*** The data ***
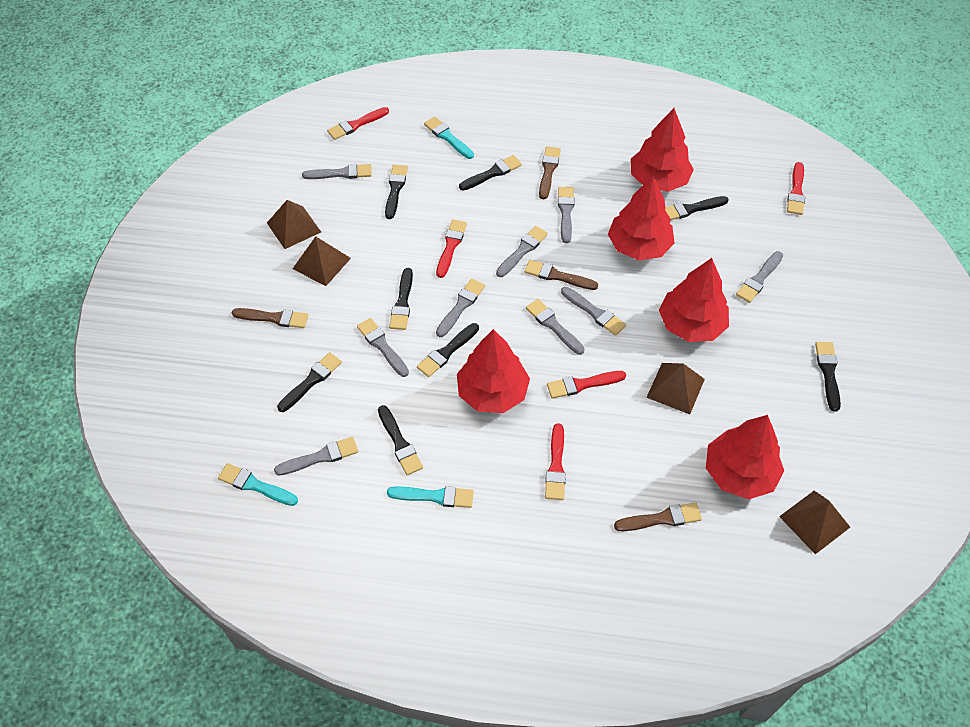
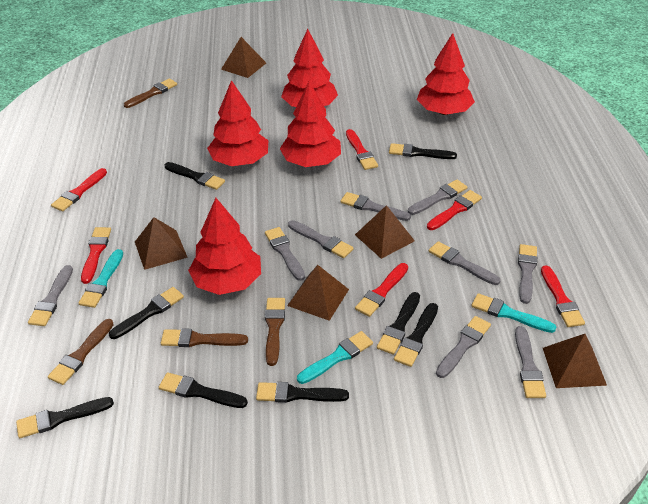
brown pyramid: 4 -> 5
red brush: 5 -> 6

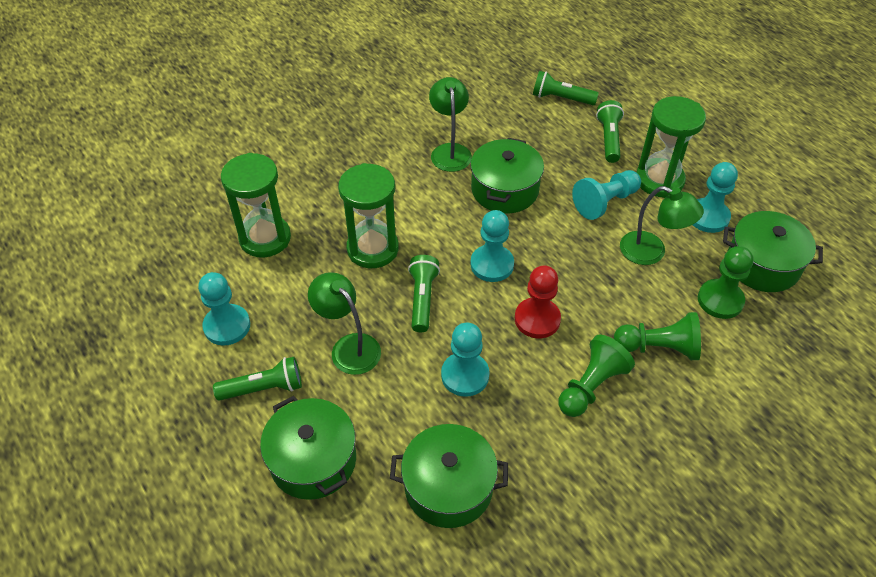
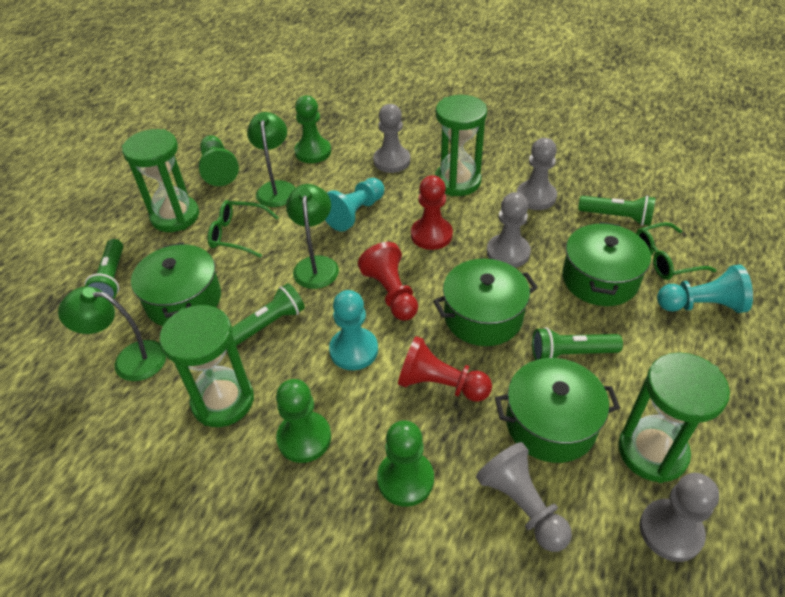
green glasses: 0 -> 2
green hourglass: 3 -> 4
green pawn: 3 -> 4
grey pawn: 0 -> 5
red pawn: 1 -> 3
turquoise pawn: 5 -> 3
***
- What you need to do
For each line above that contains the word "green", give the line as it is written.

- Solution to the exercise
green glasses: 0 -> 2
green hourglass: 3 -> 4
green pawn: 3 -> 4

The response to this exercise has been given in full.